__Records shown__:
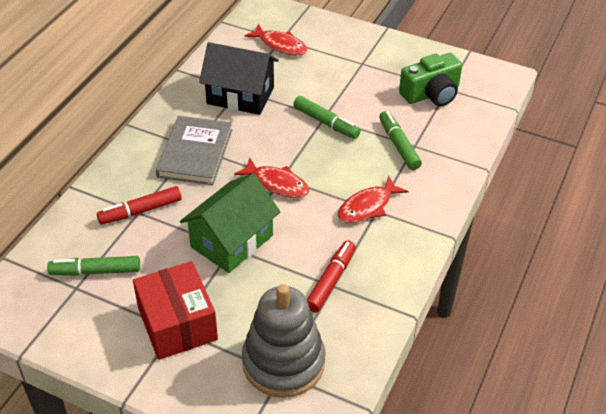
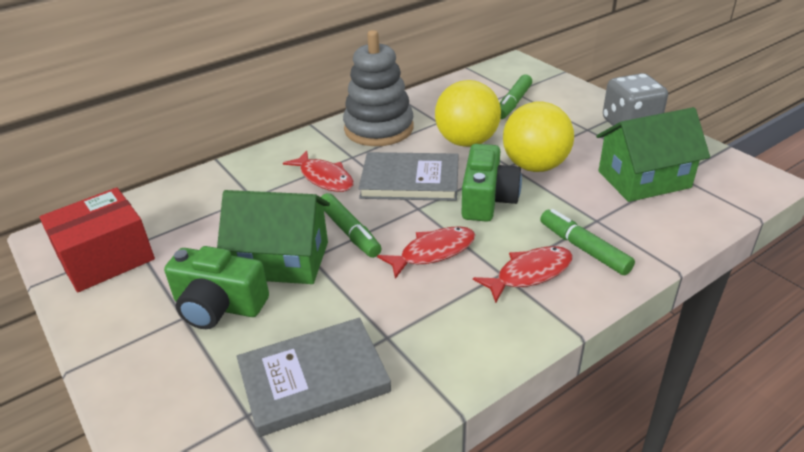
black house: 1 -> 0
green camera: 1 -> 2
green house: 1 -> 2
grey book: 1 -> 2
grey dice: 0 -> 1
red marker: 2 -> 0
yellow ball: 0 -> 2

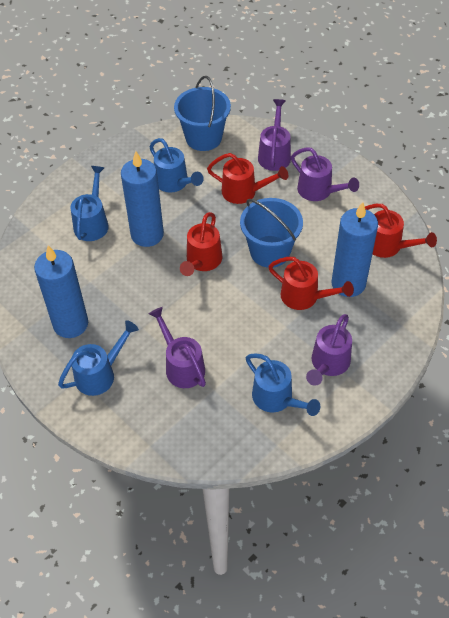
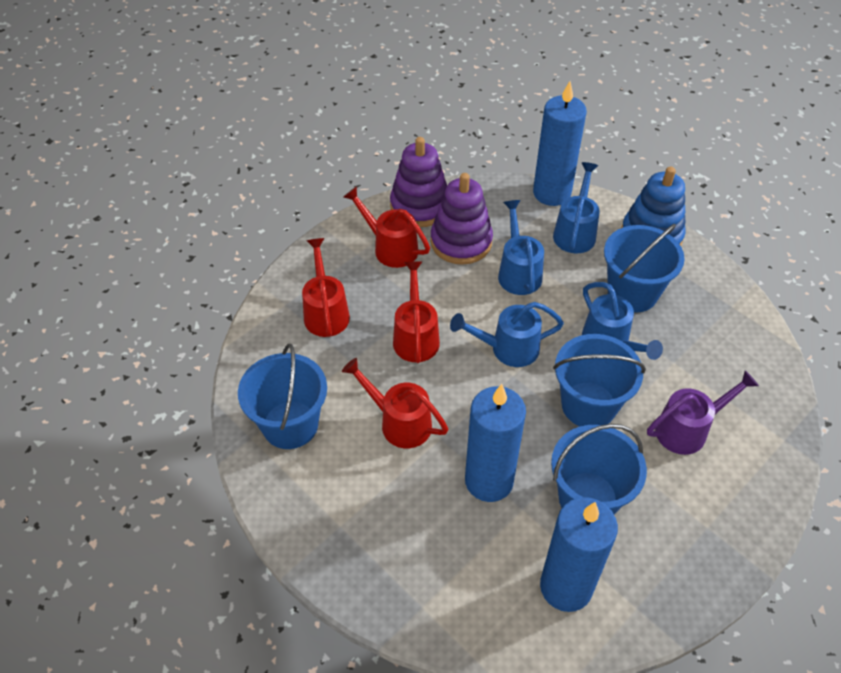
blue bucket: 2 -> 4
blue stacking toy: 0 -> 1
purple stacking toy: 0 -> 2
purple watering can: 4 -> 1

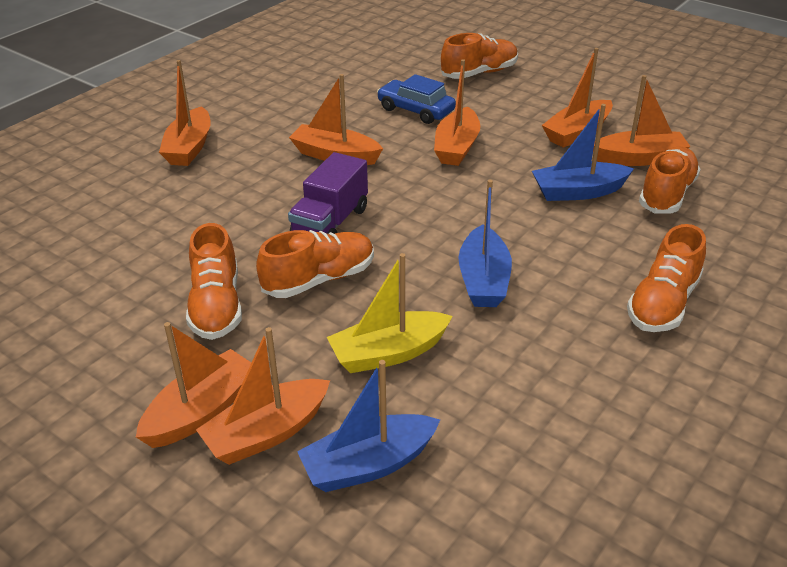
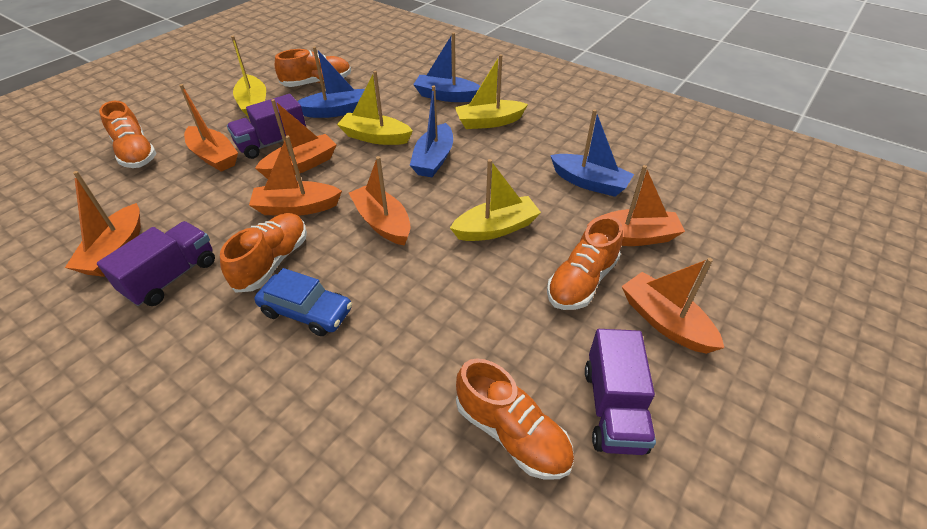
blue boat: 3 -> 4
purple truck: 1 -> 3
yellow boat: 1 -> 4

__Task description__:
If the data includes images, omit them, and set down everything else exactly as above.

__Reply to the exercise__:
black house: 1 -> 0
green camera: 1 -> 2
green house: 1 -> 2
grey book: 1 -> 2
grey dice: 0 -> 1
red marker: 2 -> 0
yellow ball: 0 -> 2

blue bucket: 2 -> 4
blue stacking toy: 0 -> 1
purple stacking toy: 0 -> 2
purple watering can: 4 -> 1

blue boat: 3 -> 4
purple truck: 1 -> 3
yellow boat: 1 -> 4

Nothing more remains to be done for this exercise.